(Records contained in a dataset)
..........

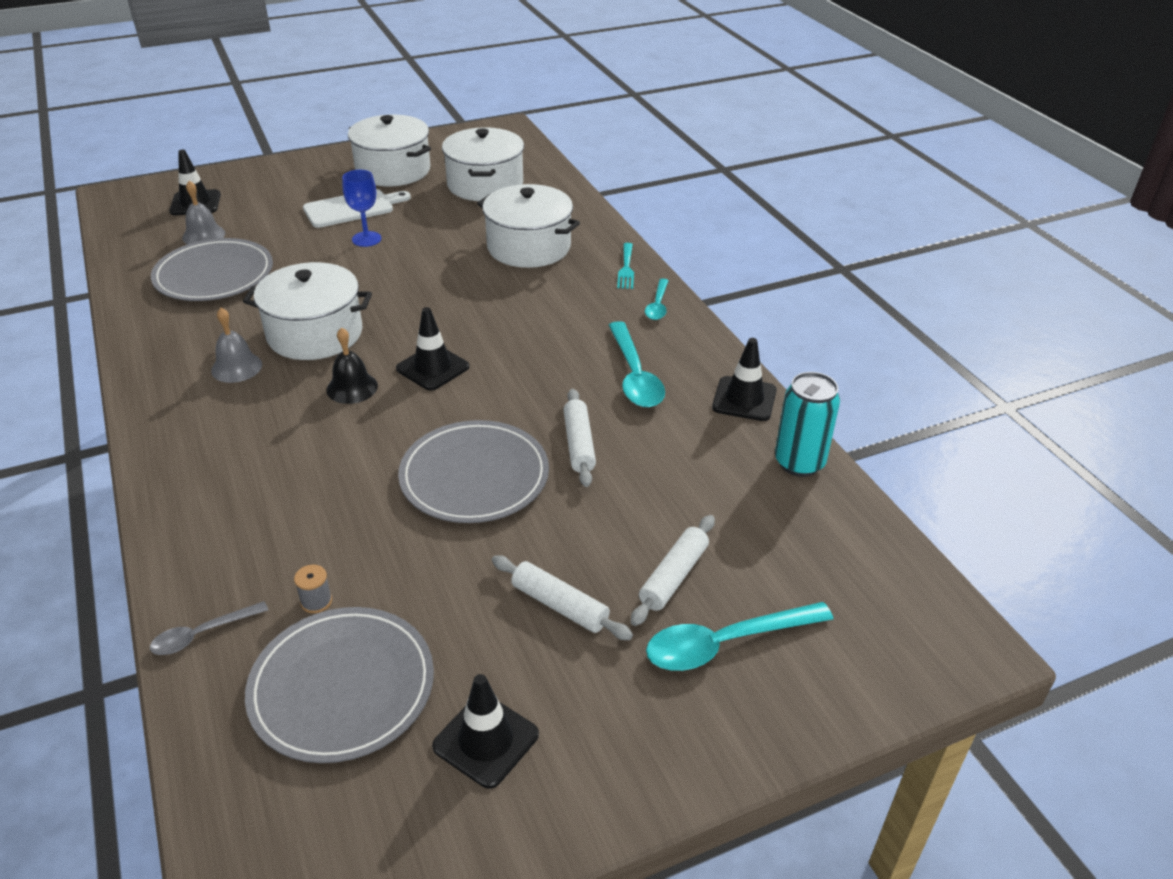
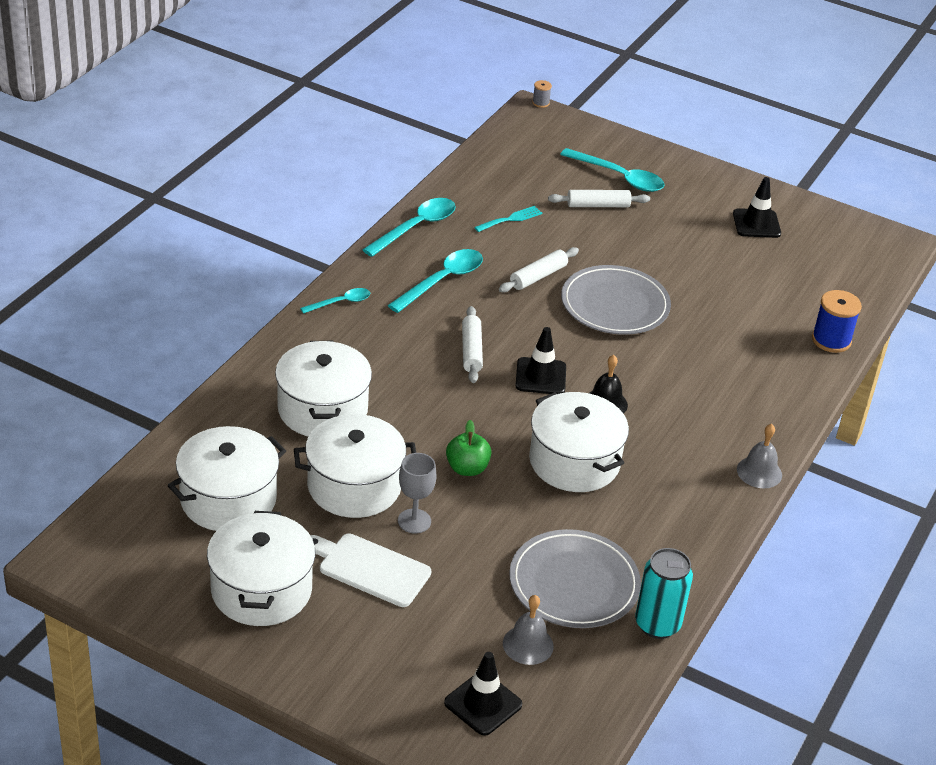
camera: 130 degrees left, 0 degrees up
(202, 634) = (831, 340): grey spoon -> blue spool
(236, 367) = (656, 477): grey bell -> grey bell (759, 472)
(316, 601) = (765, 314): grey spool -> grey spool (540, 103)
(342, 687) = (791, 277): grey plate -> none
(366, 239) = (414, 521): blue goblet -> grey goblet
(382, 281) = (467, 468): none -> green apple
(432, 230) = (354, 486): none -> white pot
(559, 605) = (662, 234): white rolling pin -> white rolling pin (471, 351)
(626, 268) = (301, 339): turquoise fork -> turquoise fork (511, 219)
(744, 399) = (416, 227): black traffic cone -> turquoise spoon
(799, 463) = (456, 190): turquoise can -> turquoise can (657, 624)

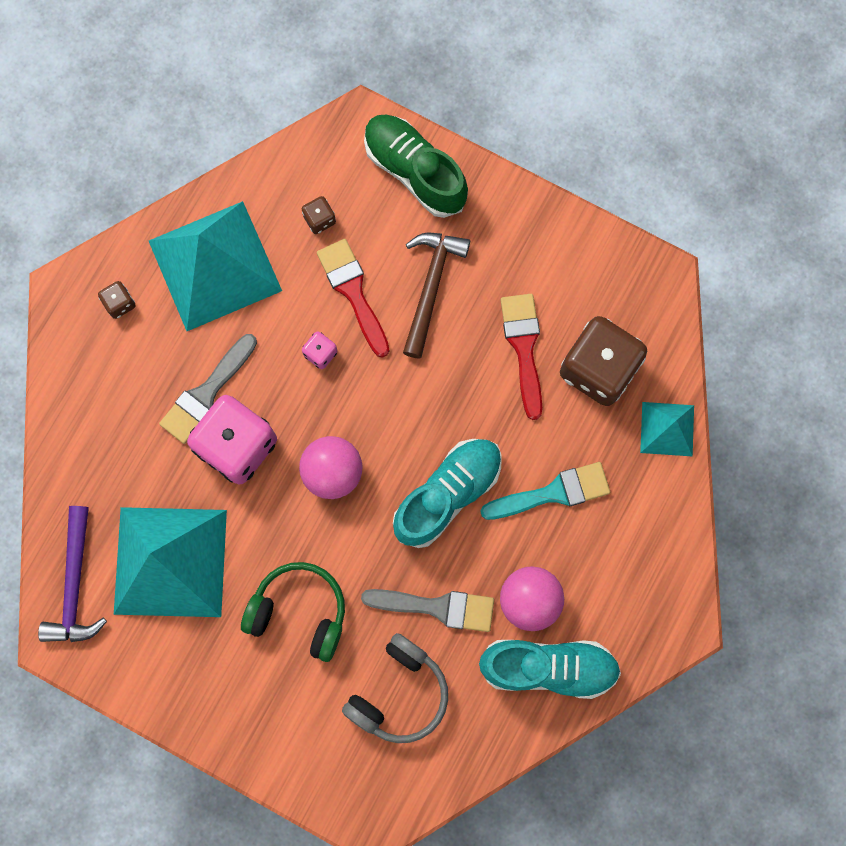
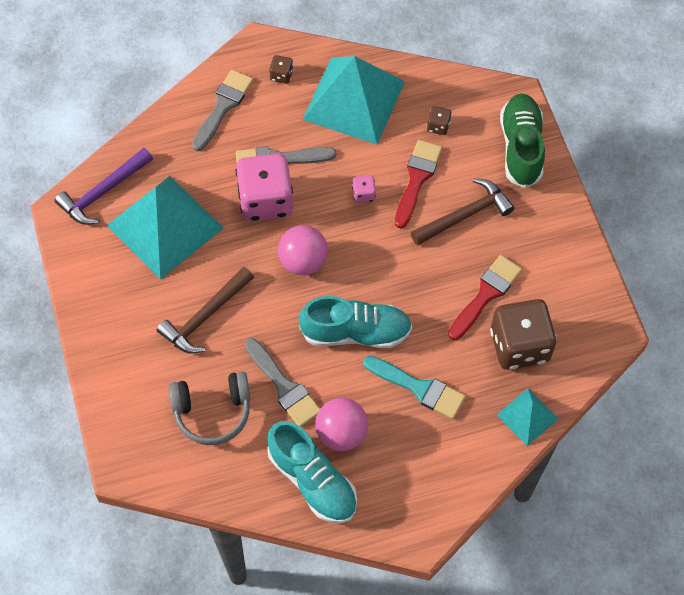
camera: 45 degrees right, 15 degrees down
(97, 389) = (223, 107): none -> grey brush
(299, 611) = (205, 316): green headphones -> brown hammer

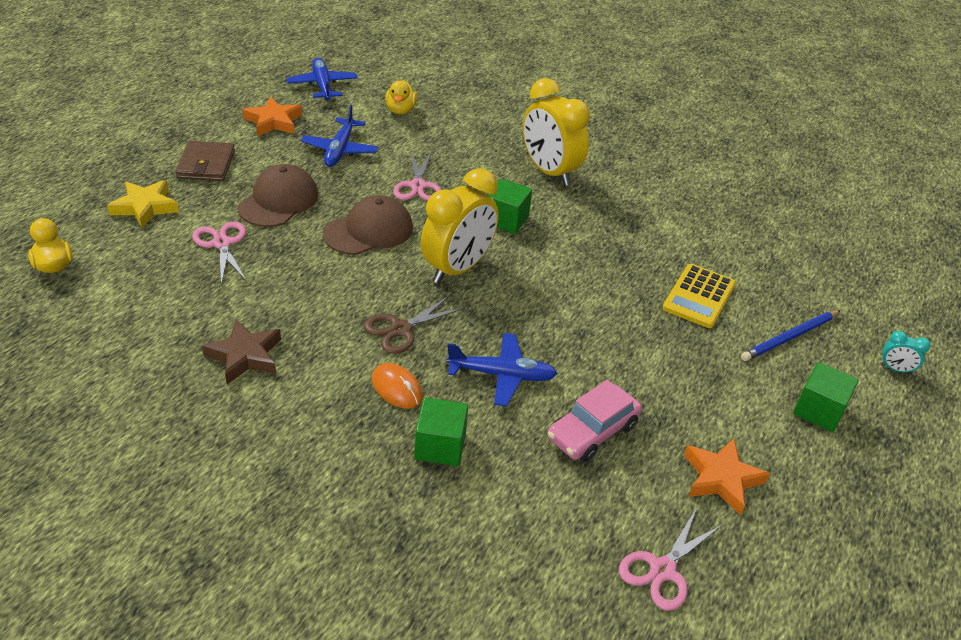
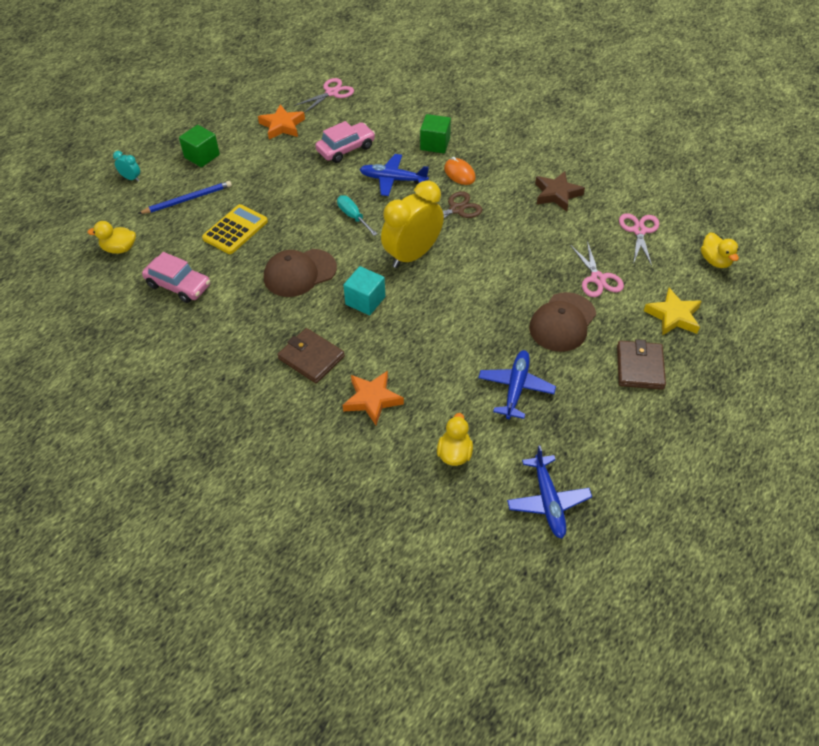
camera: 170 degrees left, 10 degrees up
(273, 121) = (591, 432): orange star -> orange star (372, 399)
(369, 231) = (482, 290): brown cap -> brown cap (299, 273)
(418, 186) = (439, 340): pink scissors -> pink scissors (639, 231)
(506, 220) = (365, 300): green cube -> turquoise cube
(547, 316) = (353, 217): none -> turquoise screwdriver
(549, 172) = (311, 357): yellow clock -> brown wallet
(727, 234) = (178, 285): none -> pink car
(828, 272) = (119, 249): none -> yellow duck

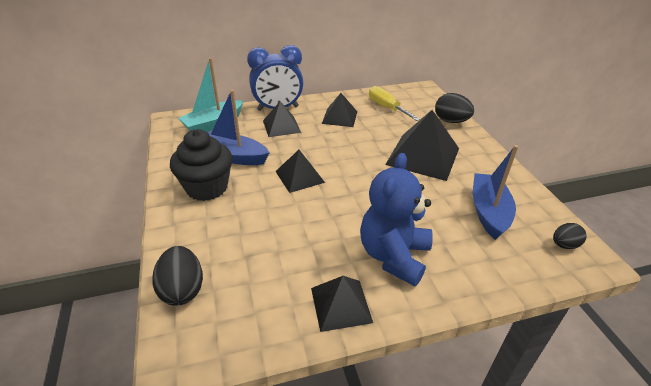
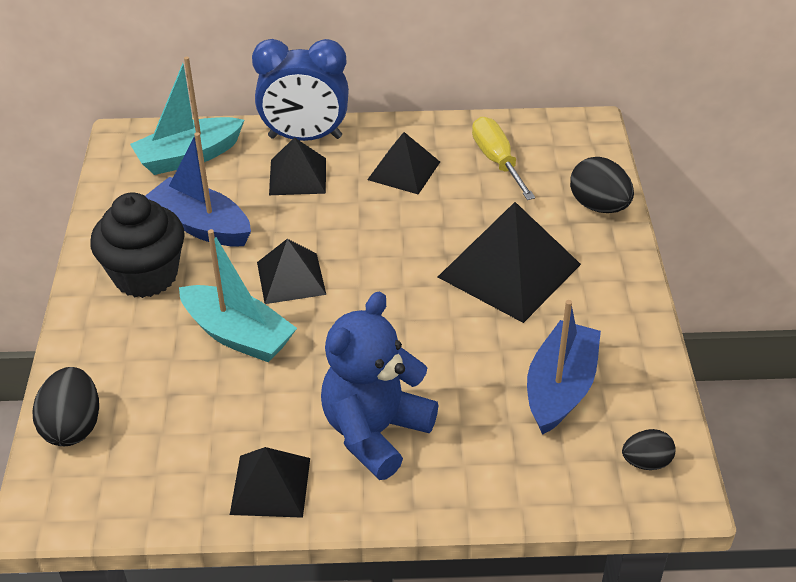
camera: 15 degrees right, 5 degrees up
(279, 212) = (238, 335): none -> turquoise boat

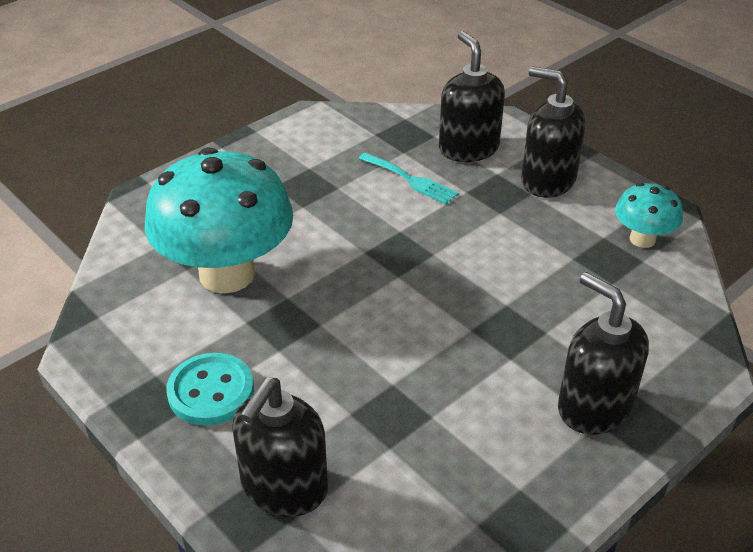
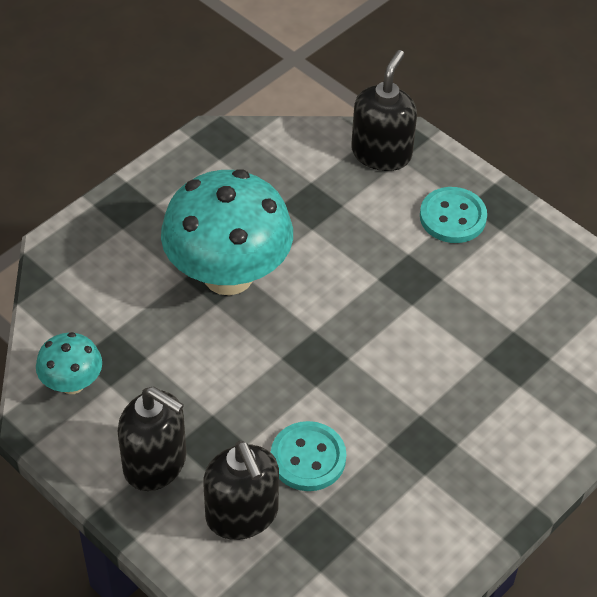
camera: 175 degrees right, 10 degrees up
(227, 274) = (473, 326): turquoise mushroom -> turquoise mushroom (228, 275)
(411, 180) = (308, 458): turquoise fork -> turquoise button
(594, 407) = (156, 215): black soap dispenser -> none

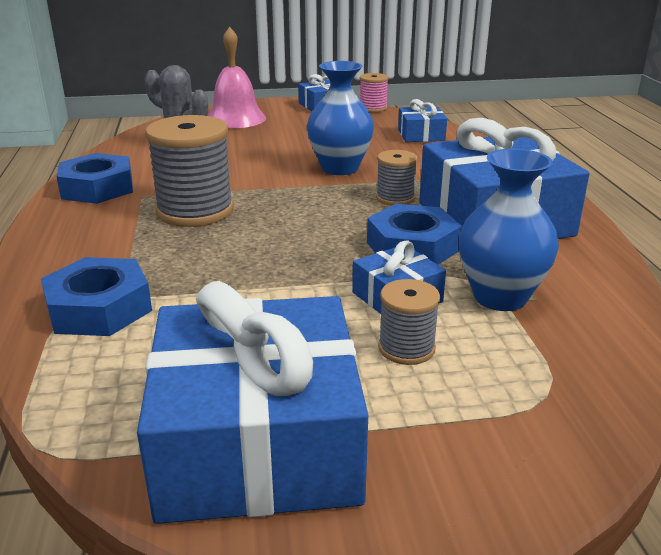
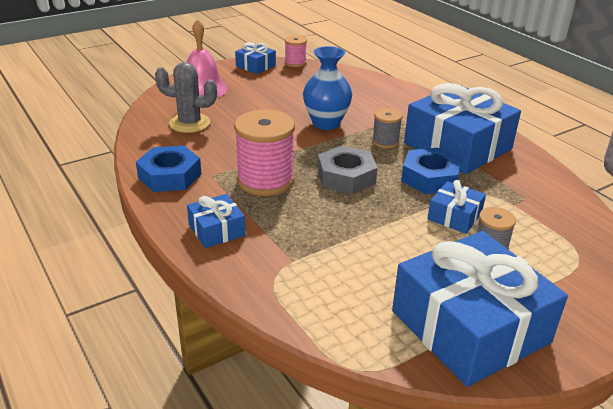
camera: 25 degrees left, 5 degrees up
(99, 308) = (287, 271): blue nut -> none
(195, 211) = (265, 180): grey spool -> pink spool
(298, 225) = (346, 177): none -> grey nut
(421, 135) = (351, 83): blue gift -> blue gift (217, 230)
(500, 297) = (507, 202): blue vase -> none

..........

- [EXERCISE DIRECTIONS]: Give the data again exactly as written, with all pictures left out.

- [YOUR RESPONSE]:
camera: 130 degrees left, 0 degrees up
(202, 634) = (831, 340): grey spoon -> blue spool
(236, 367) = (656, 477): grey bell -> grey bell (759, 472)
(316, 601) = (765, 314): grey spool -> grey spool (540, 103)
(342, 687) = (791, 277): grey plate -> none
(366, 239) = (414, 521): blue goblet -> grey goblet
(382, 281) = (467, 468): none -> green apple
(432, 230) = (354, 486): none -> white pot
(559, 605) = (662, 234): white rolling pin -> white rolling pin (471, 351)
(626, 268) = (301, 339): turquoise fork -> turquoise fork (511, 219)
(744, 399) = (416, 227): black traffic cone -> turquoise spoon
(799, 463) = (456, 190): turquoise can -> turquoise can (657, 624)

camera: 45 degrees right, 15 degrees down
(97, 389) = (223, 107): none -> grey brush
(299, 611) = (205, 316): green headphones -> brown hammer

camera: 170 degrees left, 10 degrees up
(273, 121) = (591, 432): orange star -> orange star (372, 399)
(369, 231) = (482, 290): brown cap -> brown cap (299, 273)
(418, 186) = (439, 340): pink scissors -> pink scissors (639, 231)
(506, 220) = (365, 300): green cube -> turquoise cube
(547, 316) = (353, 217): none -> turquoise screwdriver
(549, 172) = (311, 357): yellow clock -> brown wallet
(727, 234) = (178, 285): none -> pink car
(828, 272) = (119, 249): none -> yellow duck

camera: 15 degrees right, 5 degrees up
(279, 212) = (238, 335): none -> turquoise boat

camera: 175 degrees right, 10 degrees up
(227, 274) = (473, 326): turquoise mushroom -> turquoise mushroom (228, 275)
(411, 180) = (308, 458): turquoise fork -> turquoise button
(594, 407) = (156, 215): black soap dispenser -> none

camera: 25 degrees left, 5 degrees up
(99, 308) = (287, 271): blue nut -> none
(195, 211) = (265, 180): grey spool -> pink spool
(298, 225) = (346, 177): none -> grey nut
(421, 135) = (351, 83): blue gift -> blue gift (217, 230)
(500, 297) = (507, 202): blue vase -> none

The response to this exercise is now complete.